## INSTRUCTIONS TO FOLLOW
Give back an exact copy of the lines in the records below, from the line that has "yellow cube [287,371,357,452]" through the line that has "purple drum [487,338,553,410]", and nothing besides.

'''

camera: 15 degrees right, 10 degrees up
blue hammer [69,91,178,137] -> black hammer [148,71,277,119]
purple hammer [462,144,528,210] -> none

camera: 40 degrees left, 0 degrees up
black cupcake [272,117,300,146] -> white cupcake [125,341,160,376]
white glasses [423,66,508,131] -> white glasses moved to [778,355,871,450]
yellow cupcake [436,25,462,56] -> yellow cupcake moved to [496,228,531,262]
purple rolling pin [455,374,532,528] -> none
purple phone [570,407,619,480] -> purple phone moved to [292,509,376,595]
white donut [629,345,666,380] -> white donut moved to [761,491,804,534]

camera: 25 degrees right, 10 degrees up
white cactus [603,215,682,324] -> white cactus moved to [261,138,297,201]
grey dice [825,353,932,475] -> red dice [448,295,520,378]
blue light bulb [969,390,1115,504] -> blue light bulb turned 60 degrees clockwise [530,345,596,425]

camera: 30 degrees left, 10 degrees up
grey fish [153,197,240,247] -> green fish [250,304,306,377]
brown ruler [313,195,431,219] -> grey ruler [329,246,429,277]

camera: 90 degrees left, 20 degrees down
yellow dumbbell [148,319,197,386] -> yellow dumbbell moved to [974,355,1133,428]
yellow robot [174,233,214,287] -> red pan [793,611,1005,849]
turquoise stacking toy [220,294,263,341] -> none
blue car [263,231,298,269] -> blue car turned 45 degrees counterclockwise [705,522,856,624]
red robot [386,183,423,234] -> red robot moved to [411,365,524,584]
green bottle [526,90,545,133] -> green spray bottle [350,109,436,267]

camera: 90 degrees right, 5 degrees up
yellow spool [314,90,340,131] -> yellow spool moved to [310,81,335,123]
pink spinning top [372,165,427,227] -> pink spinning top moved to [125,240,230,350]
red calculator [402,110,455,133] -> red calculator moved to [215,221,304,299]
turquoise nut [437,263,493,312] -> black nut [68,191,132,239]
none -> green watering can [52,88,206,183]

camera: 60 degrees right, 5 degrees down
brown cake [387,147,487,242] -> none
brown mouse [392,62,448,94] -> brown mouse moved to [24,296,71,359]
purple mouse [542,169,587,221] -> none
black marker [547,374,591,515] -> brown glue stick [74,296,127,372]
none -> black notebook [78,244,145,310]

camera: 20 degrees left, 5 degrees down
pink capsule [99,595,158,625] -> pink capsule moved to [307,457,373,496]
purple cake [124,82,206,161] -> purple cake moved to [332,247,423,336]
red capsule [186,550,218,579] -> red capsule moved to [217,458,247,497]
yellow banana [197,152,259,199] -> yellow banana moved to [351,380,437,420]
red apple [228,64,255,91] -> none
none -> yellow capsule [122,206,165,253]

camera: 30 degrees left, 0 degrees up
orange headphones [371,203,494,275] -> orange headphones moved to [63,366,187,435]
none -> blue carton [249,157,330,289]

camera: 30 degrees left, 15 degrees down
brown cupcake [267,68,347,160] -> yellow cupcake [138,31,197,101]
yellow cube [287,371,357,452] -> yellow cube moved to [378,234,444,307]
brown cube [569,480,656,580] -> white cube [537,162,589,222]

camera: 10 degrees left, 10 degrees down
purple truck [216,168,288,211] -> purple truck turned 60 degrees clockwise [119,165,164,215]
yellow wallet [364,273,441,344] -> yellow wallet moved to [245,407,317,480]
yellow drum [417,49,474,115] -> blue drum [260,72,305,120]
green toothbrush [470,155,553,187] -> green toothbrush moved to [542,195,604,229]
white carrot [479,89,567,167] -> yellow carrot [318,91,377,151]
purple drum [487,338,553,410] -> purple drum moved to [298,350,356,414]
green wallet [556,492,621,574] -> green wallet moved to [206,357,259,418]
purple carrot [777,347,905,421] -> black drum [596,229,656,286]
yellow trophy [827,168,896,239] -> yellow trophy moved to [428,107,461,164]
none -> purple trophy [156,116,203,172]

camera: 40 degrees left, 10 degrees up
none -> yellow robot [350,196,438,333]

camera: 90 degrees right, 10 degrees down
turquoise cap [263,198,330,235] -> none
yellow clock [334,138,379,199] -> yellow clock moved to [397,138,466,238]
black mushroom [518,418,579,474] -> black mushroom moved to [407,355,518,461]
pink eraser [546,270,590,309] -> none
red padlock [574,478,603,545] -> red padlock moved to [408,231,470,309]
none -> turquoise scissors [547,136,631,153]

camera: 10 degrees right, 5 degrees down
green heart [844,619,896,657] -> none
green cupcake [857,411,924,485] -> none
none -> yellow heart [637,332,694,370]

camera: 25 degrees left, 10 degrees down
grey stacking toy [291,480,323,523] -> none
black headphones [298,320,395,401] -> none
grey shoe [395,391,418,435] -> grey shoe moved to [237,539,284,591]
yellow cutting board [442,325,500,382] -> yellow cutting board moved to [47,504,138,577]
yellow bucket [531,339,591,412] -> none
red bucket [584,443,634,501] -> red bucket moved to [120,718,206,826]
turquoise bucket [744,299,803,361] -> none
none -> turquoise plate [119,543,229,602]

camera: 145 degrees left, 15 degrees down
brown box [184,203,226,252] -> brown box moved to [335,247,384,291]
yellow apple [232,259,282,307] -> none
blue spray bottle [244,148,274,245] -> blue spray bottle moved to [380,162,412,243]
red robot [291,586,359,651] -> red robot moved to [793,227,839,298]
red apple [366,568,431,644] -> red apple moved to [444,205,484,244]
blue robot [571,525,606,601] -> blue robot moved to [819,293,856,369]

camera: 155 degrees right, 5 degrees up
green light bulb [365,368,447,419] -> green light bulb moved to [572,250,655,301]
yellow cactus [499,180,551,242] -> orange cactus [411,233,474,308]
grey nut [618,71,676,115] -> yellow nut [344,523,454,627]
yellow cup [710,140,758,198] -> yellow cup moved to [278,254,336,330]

'''

## ANSWER AREA
yellow cube [287,371,357,452] -> yellow cube moved to [378,234,444,307]
brown cube [569,480,656,580] -> white cube [537,162,589,222]

camera: 10 degrees left, 10 degrees down
purple truck [216,168,288,211] -> purple truck turned 60 degrees clockwise [119,165,164,215]
yellow wallet [364,273,441,344] -> yellow wallet moved to [245,407,317,480]
yellow drum [417,49,474,115] -> blue drum [260,72,305,120]
green toothbrush [470,155,553,187] -> green toothbrush moved to [542,195,604,229]
white carrot [479,89,567,167] -> yellow carrot [318,91,377,151]
purple drum [487,338,553,410] -> purple drum moved to [298,350,356,414]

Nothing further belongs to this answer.